▶ _Task brief_: The pictures are to be dropped, and the records below are to be restated word for word.

▶ _Supplied data_:
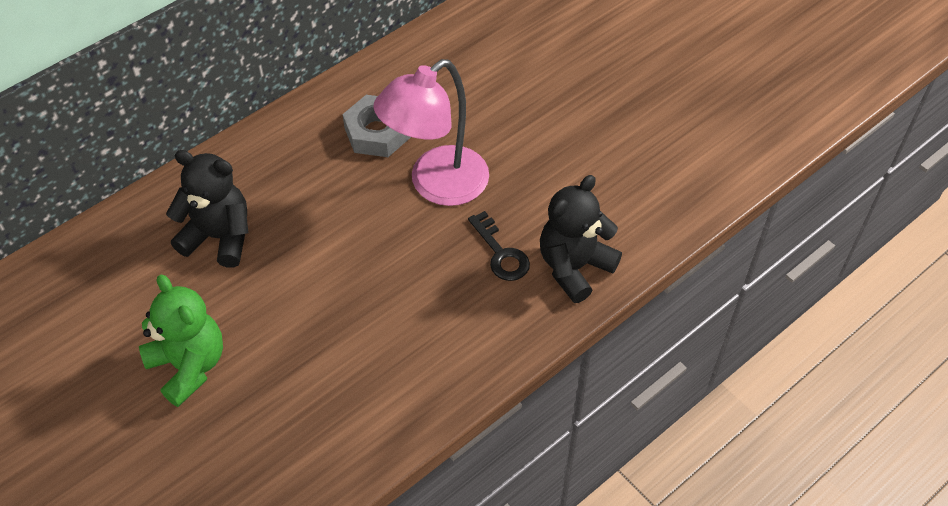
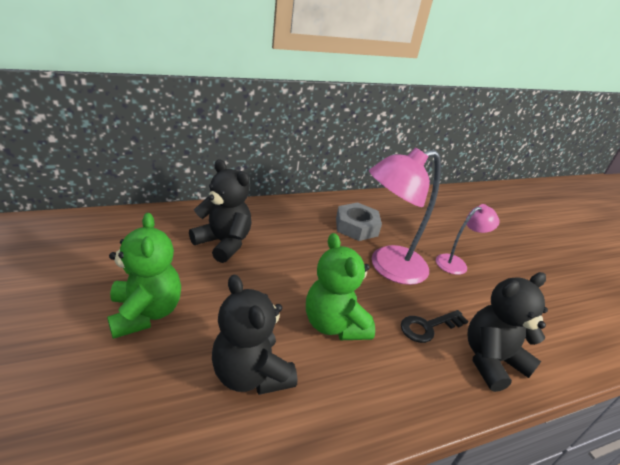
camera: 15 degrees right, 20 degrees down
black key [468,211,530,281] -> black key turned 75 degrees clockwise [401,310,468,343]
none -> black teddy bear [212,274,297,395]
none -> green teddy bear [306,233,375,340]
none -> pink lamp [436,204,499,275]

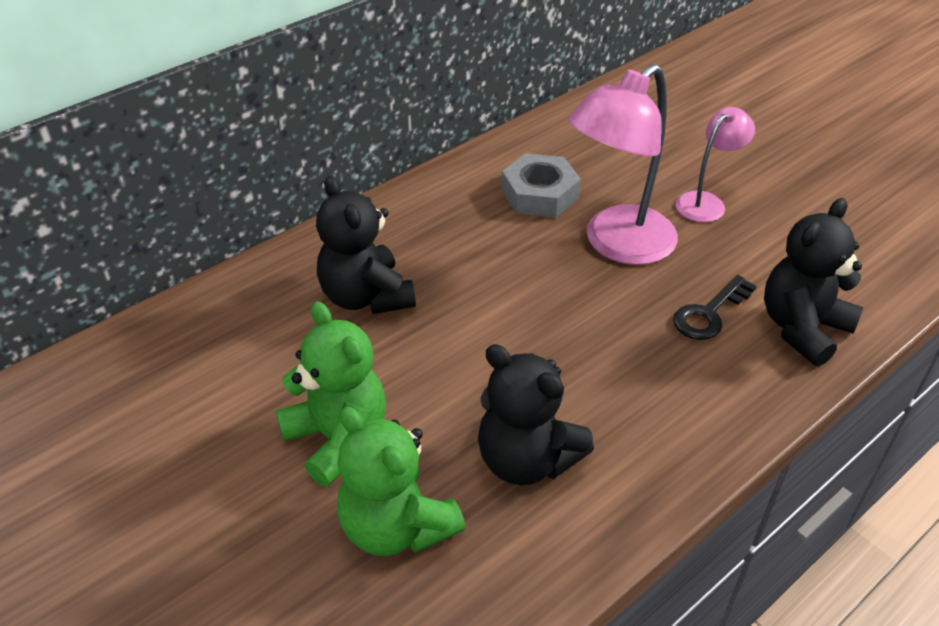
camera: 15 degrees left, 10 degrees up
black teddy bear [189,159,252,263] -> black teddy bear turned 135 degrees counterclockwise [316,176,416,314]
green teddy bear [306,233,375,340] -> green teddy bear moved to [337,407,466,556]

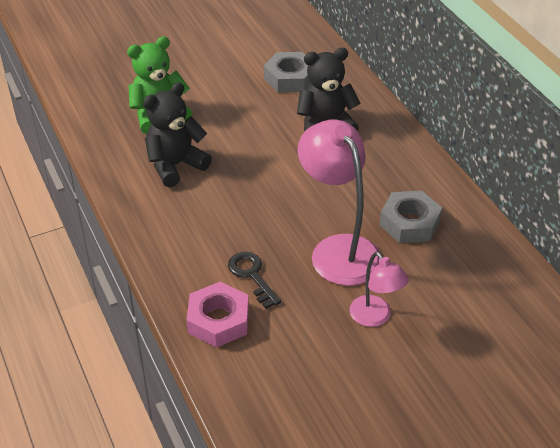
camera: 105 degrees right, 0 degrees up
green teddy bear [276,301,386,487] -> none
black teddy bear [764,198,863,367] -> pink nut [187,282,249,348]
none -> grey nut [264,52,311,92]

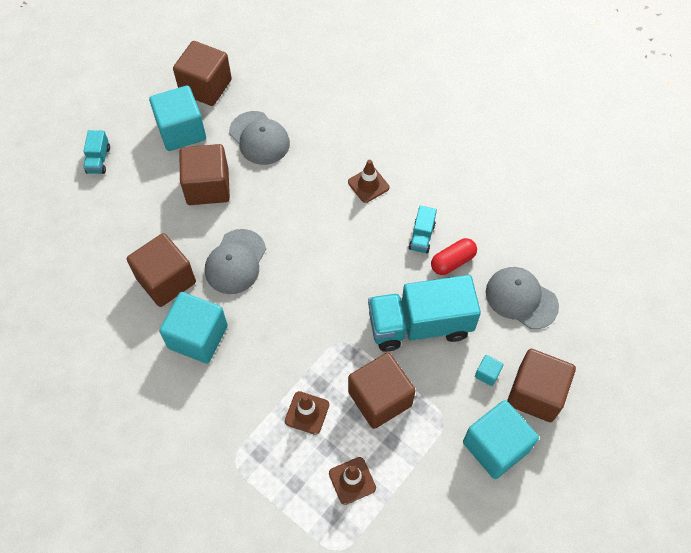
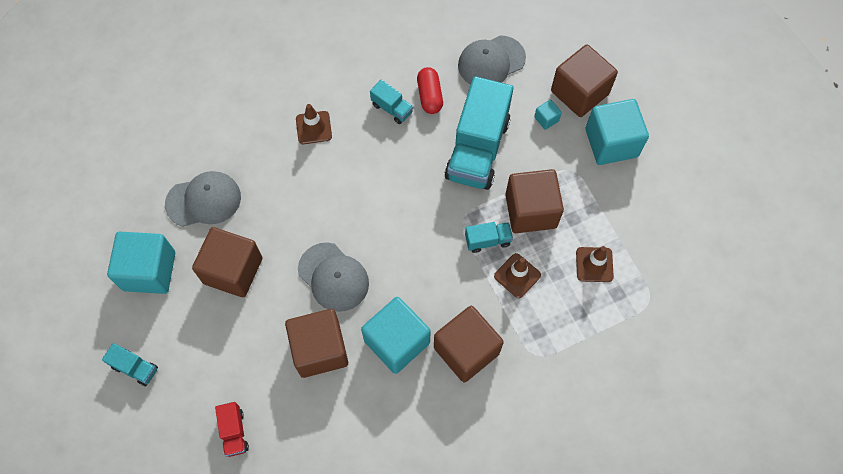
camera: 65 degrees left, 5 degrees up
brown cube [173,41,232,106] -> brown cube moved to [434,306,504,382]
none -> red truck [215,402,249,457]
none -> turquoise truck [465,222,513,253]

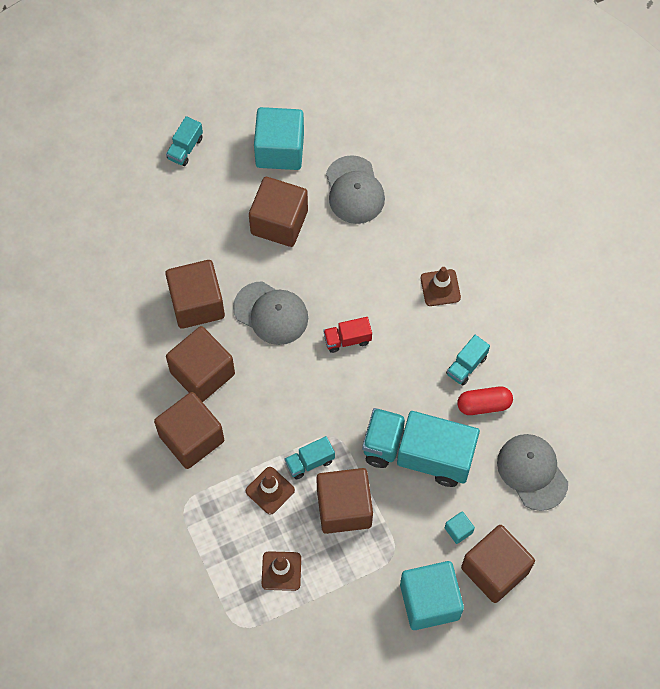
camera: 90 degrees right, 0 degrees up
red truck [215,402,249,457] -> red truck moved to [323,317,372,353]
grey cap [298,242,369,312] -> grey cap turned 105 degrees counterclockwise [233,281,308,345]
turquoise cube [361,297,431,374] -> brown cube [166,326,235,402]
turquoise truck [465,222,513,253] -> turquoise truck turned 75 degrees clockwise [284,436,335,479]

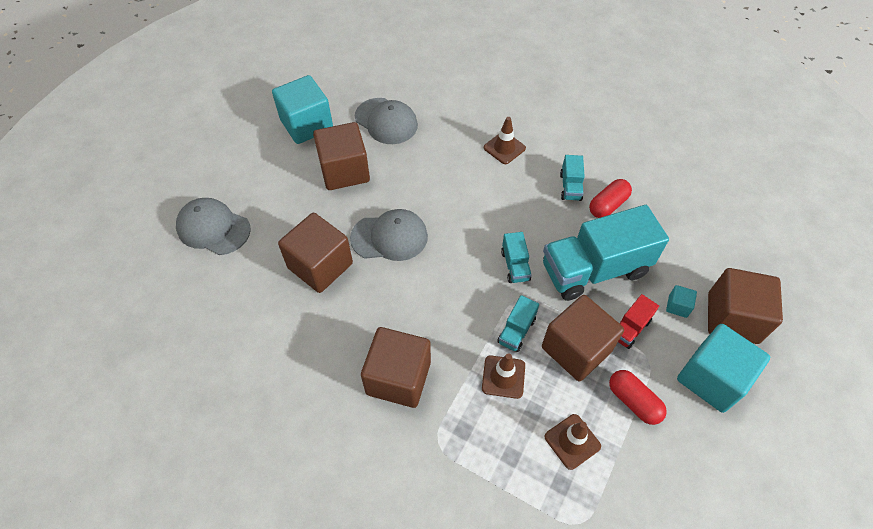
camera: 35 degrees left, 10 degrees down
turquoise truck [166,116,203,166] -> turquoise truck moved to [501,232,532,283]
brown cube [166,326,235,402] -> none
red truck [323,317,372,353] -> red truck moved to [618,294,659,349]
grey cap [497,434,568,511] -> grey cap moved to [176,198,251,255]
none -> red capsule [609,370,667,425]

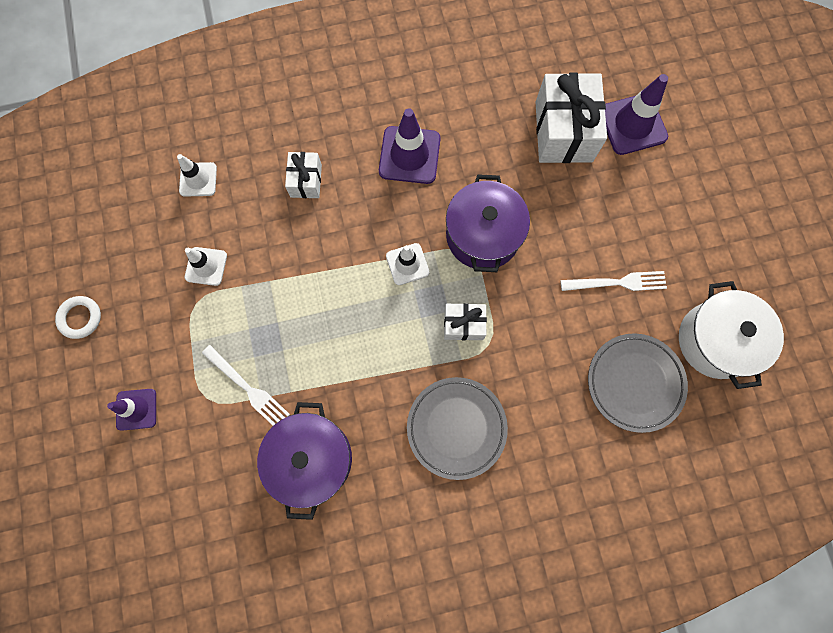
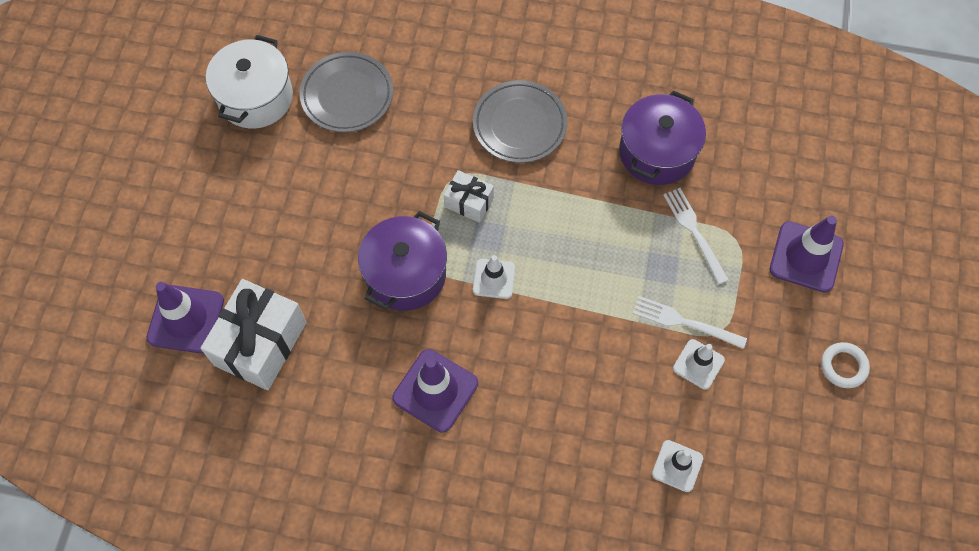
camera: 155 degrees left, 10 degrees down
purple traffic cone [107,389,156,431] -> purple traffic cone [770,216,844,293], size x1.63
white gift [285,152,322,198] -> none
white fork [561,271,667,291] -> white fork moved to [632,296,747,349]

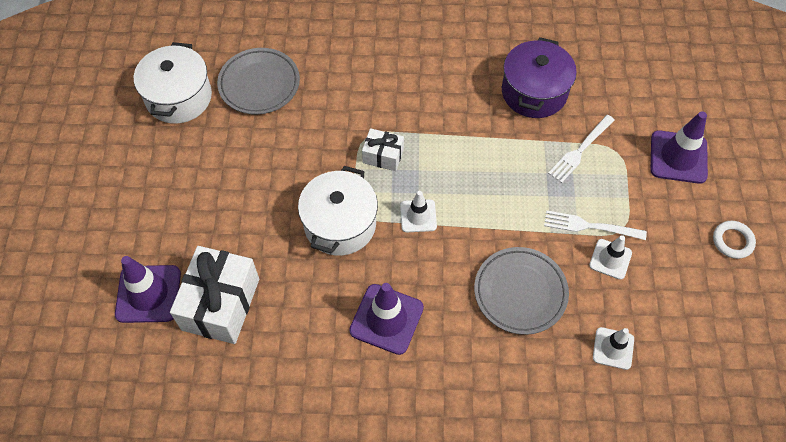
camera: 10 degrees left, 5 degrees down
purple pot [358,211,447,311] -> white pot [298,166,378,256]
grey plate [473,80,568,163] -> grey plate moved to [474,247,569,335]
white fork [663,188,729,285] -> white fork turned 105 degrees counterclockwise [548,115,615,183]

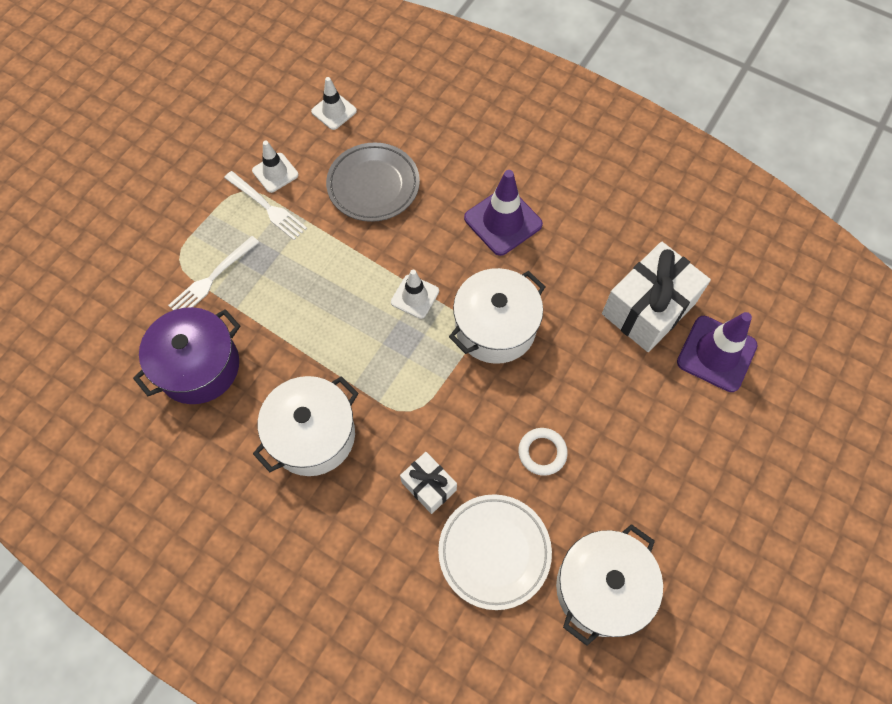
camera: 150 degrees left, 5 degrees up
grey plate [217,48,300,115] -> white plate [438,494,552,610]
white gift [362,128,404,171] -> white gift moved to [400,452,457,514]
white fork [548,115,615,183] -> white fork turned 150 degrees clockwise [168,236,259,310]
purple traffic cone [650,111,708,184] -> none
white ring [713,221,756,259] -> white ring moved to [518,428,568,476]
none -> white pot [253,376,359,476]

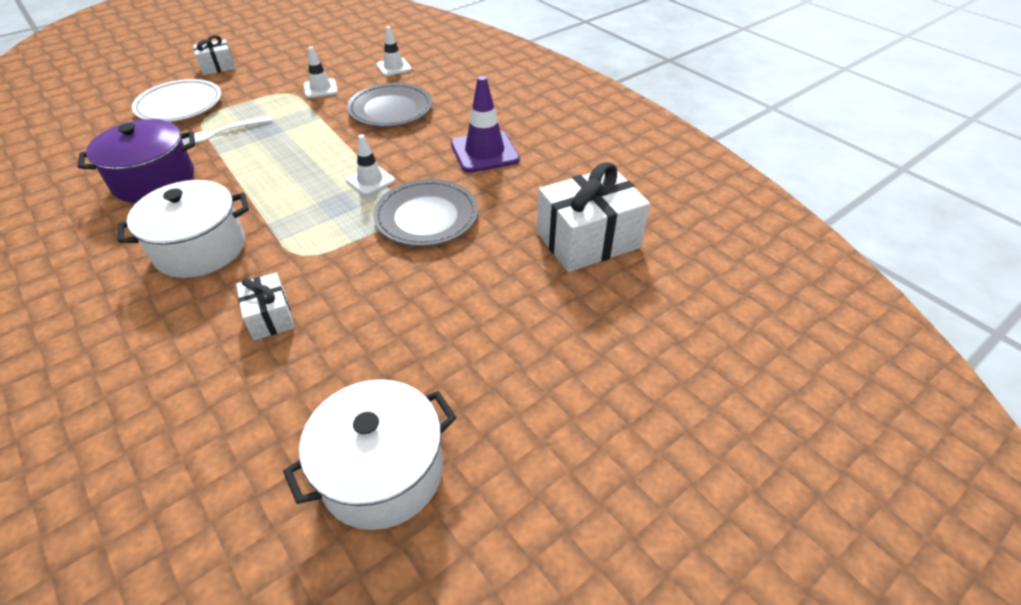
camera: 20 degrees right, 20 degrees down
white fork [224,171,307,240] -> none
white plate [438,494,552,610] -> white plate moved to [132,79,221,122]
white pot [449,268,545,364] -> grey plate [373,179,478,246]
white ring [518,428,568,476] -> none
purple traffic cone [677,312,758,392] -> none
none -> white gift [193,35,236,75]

▶ _Response box_:
camera: 15 degrees right, 20 degrees down
black key [468,211,530,281] -> black key turned 75 degrees clockwise [401,310,468,343]
none -> black teddy bear [212,274,297,395]
none -> green teddy bear [306,233,375,340]
none -> pink lamp [436,204,499,275]

camera: 15 degrees left, 10 degrees up
black teddy bear [189,159,252,263] -> black teddy bear turned 135 degrees counterclockwise [316,176,416,314]
green teddy bear [306,233,375,340] -> green teddy bear moved to [337,407,466,556]

camera: 105 degrees right, 0 degrees up
green teddy bear [276,301,386,487] -> none
black teddy bear [764,198,863,367] -> pink nut [187,282,249,348]
none -> grey nut [264,52,311,92]

camera: 65 degrees left, 5 degrees up
brown cube [173,41,232,106] -> brown cube moved to [434,306,504,382]
none -> red truck [215,402,249,457]
none -> turquoise truck [465,222,513,253]

camera: 90 degrees right, 0 degrees up
red truck [215,402,249,457] -> red truck moved to [323,317,372,353]
grey cap [298,242,369,312] -> grey cap turned 105 degrees counterclockwise [233,281,308,345]
turquoise cube [361,297,431,374] -> brown cube [166,326,235,402]
turquoise truck [465,222,513,253] -> turquoise truck turned 75 degrees clockwise [284,436,335,479]

camera: 35 degrees left, 10 degrees down
turquoise truck [166,116,203,166] -> turquoise truck moved to [501,232,532,283]
brown cube [166,326,235,402] -> none
red truck [323,317,372,353] -> red truck moved to [618,294,659,349]
grey cap [497,434,568,511] -> grey cap moved to [176,198,251,255]
none -> red capsule [609,370,667,425]

camera: 155 degrees left, 10 degrees down
purple traffic cone [107,389,156,431] -> purple traffic cone [770,216,844,293], size x1.63
white gift [285,152,322,198] -> none
white fork [561,271,667,291] -> white fork moved to [632,296,747,349]

camera: 10 degrees left, 5 degrees down
purple pot [358,211,447,311] -> white pot [298,166,378,256]
grey plate [473,80,568,163] -> grey plate moved to [474,247,569,335]
white fork [663,188,729,285] -> white fork turned 105 degrees counterclockwise [548,115,615,183]

camera: 150 degrees left, 5 degrees up
grey plate [217,48,300,115] -> white plate [438,494,552,610]
white gift [362,128,404,171] -> white gift moved to [400,452,457,514]
white fork [548,115,615,183] -> white fork turned 150 degrees clockwise [168,236,259,310]
purple traffic cone [650,111,708,184] -> none
white ring [713,221,756,259] -> white ring moved to [518,428,568,476]
none -> white pot [253,376,359,476]

camera: 20 degrees right, 20 degrees down
white fork [224,171,307,240] -> none
white plate [438,494,552,610] -> white plate moved to [132,79,221,122]
white pot [449,268,545,364] -> grey plate [373,179,478,246]
white ring [518,428,568,476] -> none
purple traffic cone [677,312,758,392] -> none
none -> white gift [193,35,236,75]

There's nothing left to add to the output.